Data to examine below:

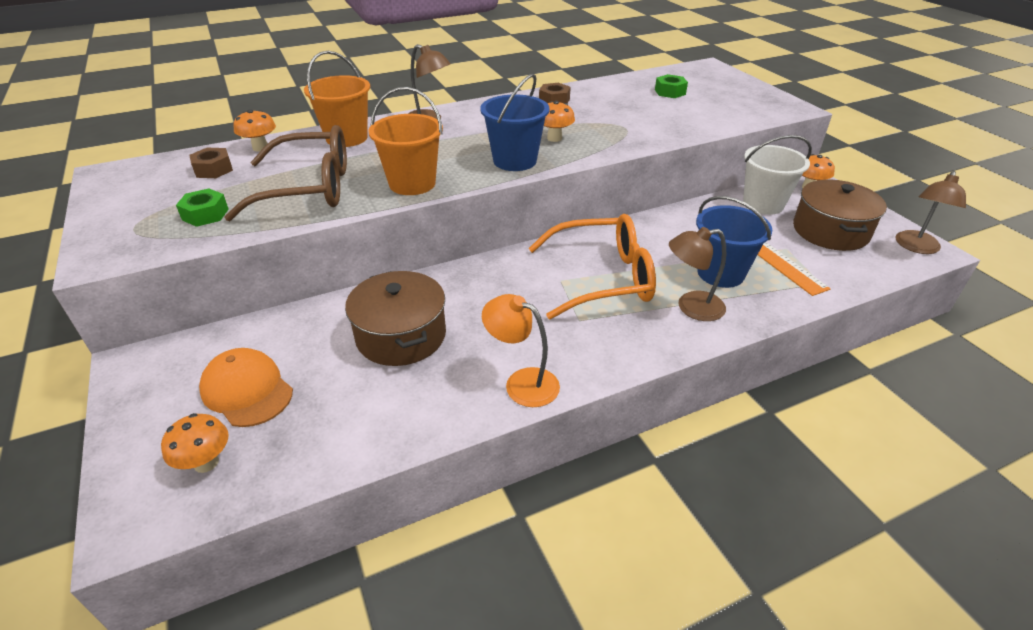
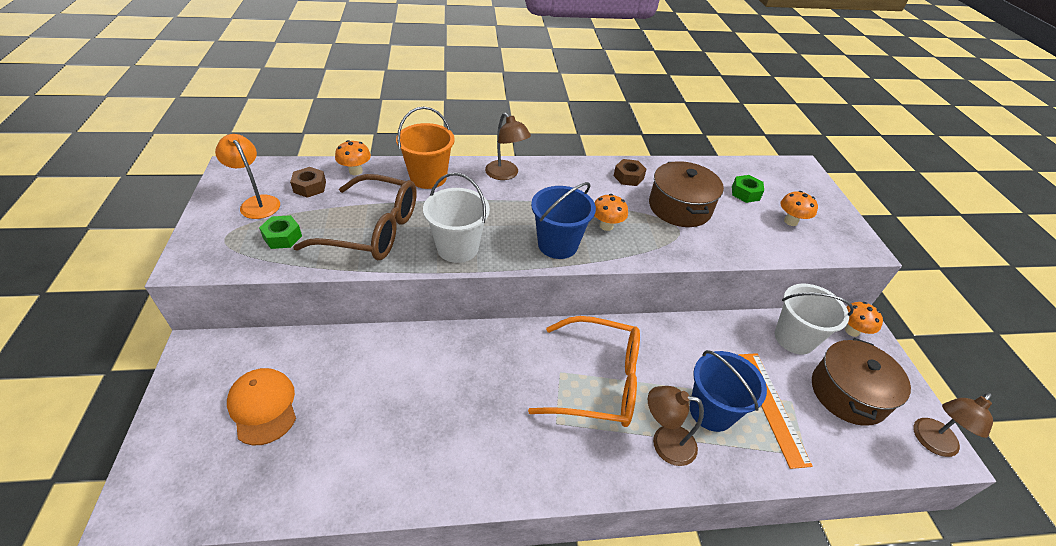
camera: 15 degrees right, 5 degrees up
(206, 463) = (206, 469): orange mushroom -> orange mushroom (790, 221)
(401, 335) = (401, 390): brown pot -> brown pot (679, 207)
(412, 183) = (457, 248): orange bucket -> white bucket
(522, 382) = (477, 476): orange lamp -> orange lamp (257, 202)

End of Data to examine.

Restate the entire listing word for word, excluding pictures.

camera: 15 degrees right, 5 degrees up
(206, 463) = (206, 469): orange mushroom -> orange mushroom (790, 221)
(401, 335) = (401, 390): brown pot -> brown pot (679, 207)
(412, 183) = (457, 248): orange bucket -> white bucket
(522, 382) = (477, 476): orange lamp -> orange lamp (257, 202)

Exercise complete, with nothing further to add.